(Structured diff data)
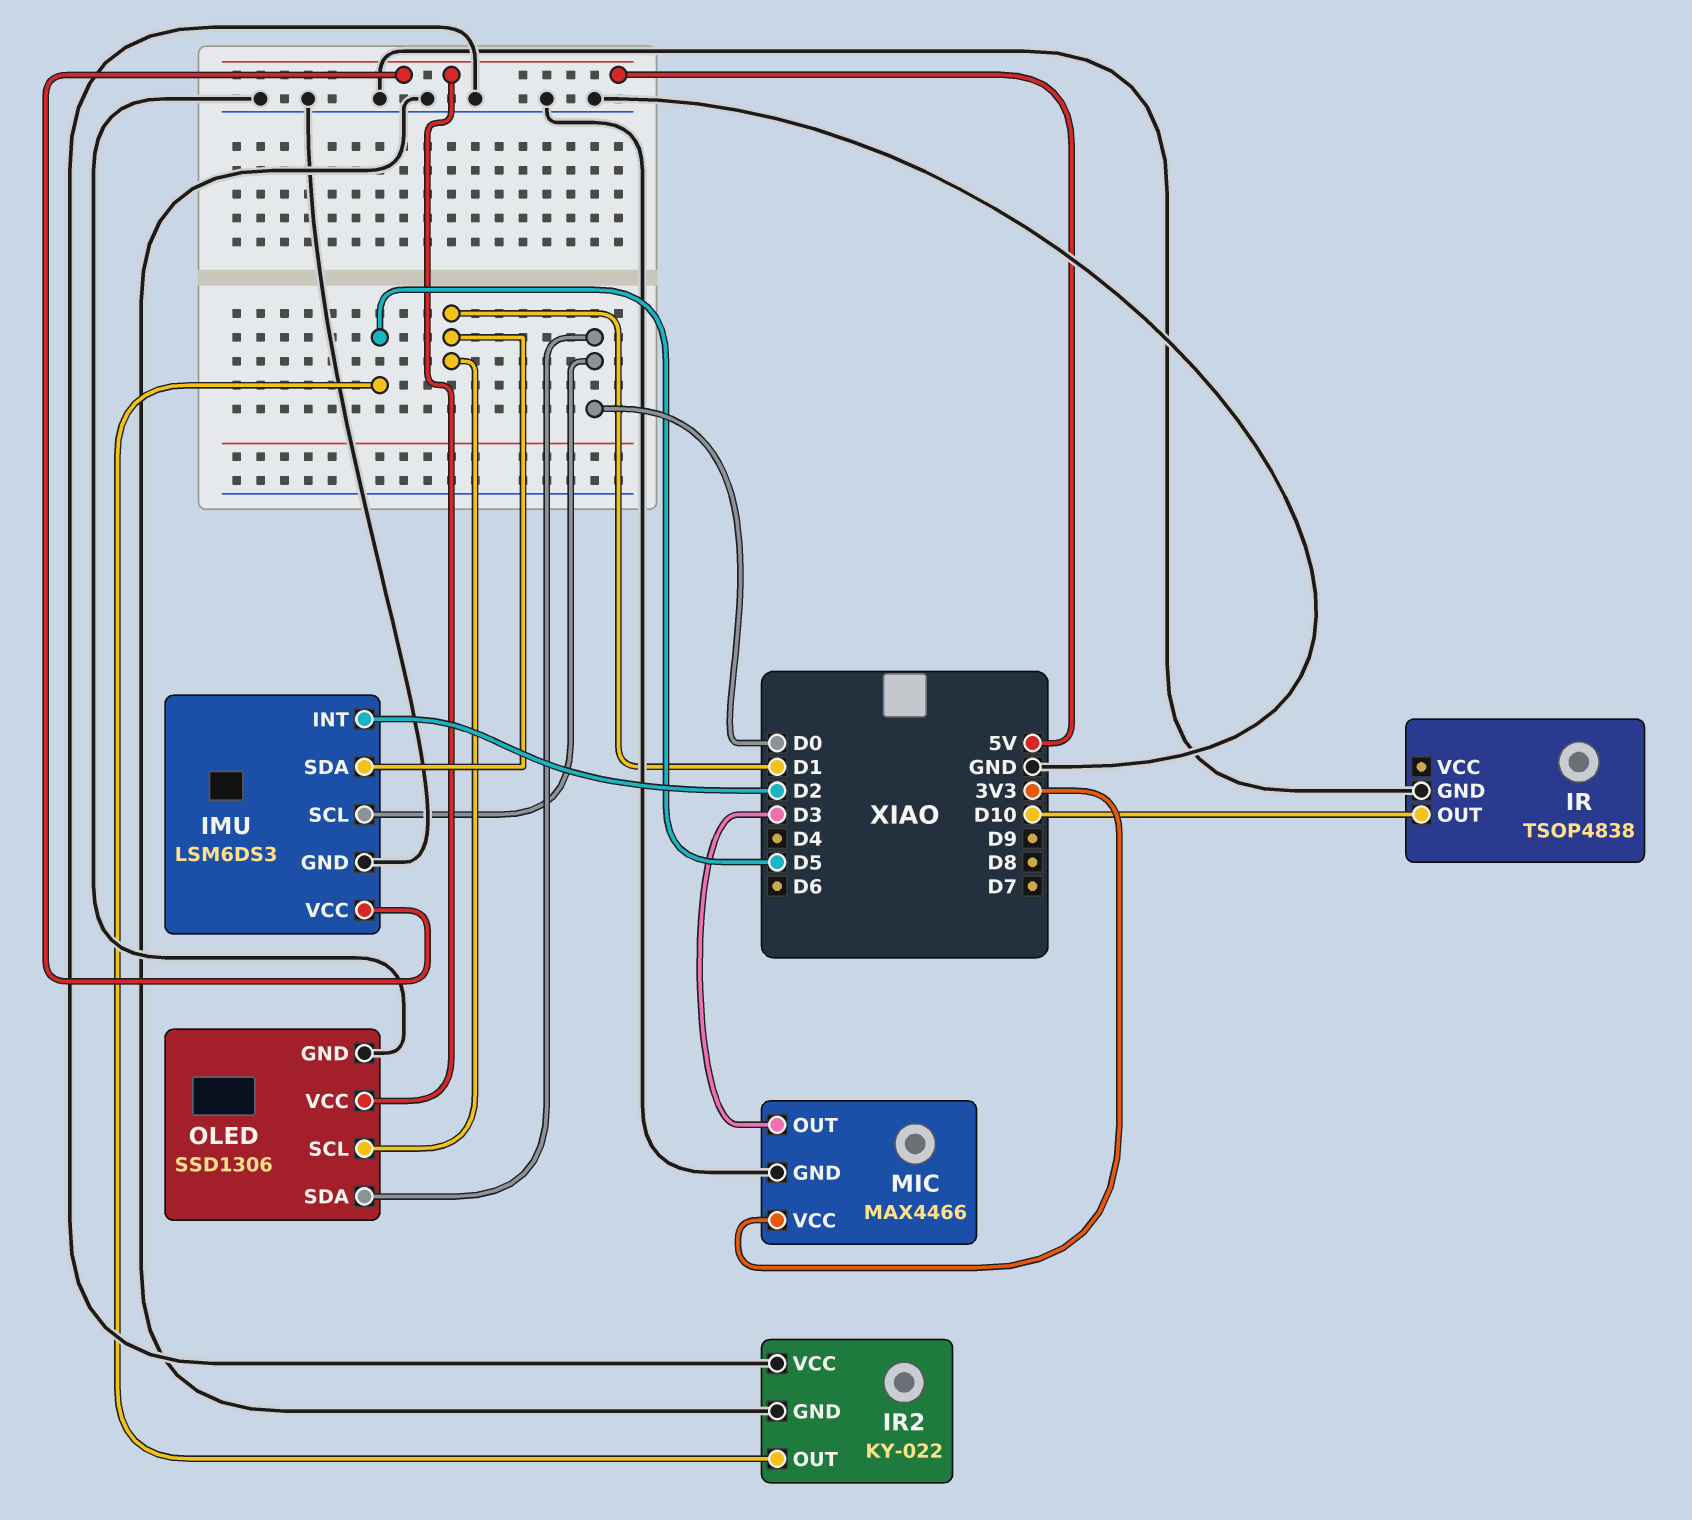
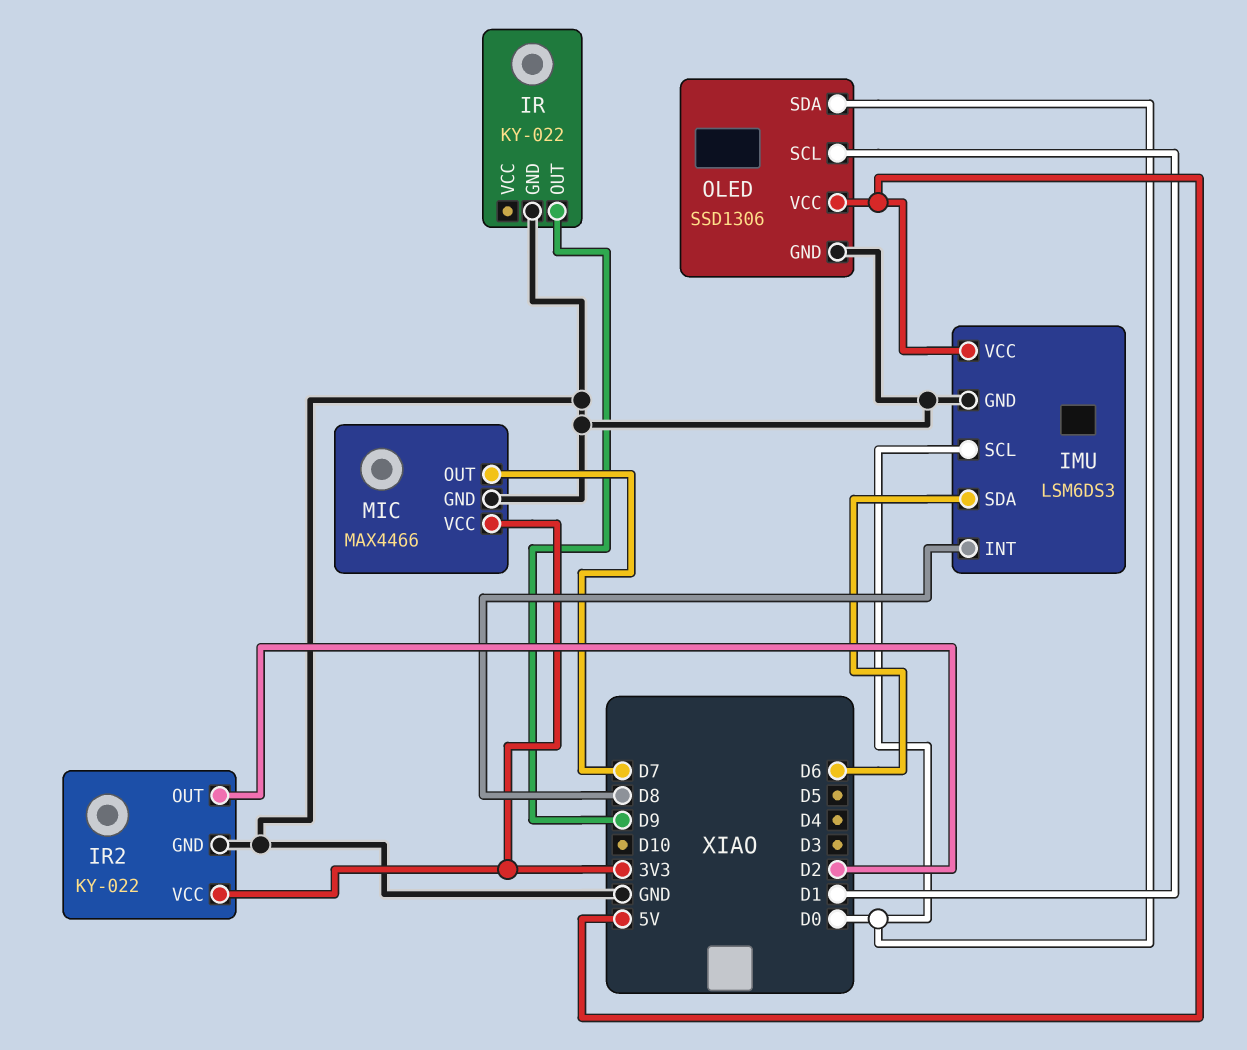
IMU pin INT: D2 -> D8
IMU pin SDA: D1 -> D6
IR: TSOP4838 -> KY-022
IR pin OUT: D10 -> D9
IR2 pin OUT: D5 -> D2
IR2 pin VCC: GND -> 3V3
MIC pin OUT: D3 -> D7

**Problem details:** The copy you produce must repeat all the entries exactly and contain no pictures.

**Completed task:**
IMU pin INT: D2 -> D8
IMU pin SDA: D1 -> D6
IR: TSOP4838 -> KY-022
IR pin OUT: D10 -> D9
IR2 pin OUT: D5 -> D2
IR2 pin VCC: GND -> 3V3
MIC pin OUT: D3 -> D7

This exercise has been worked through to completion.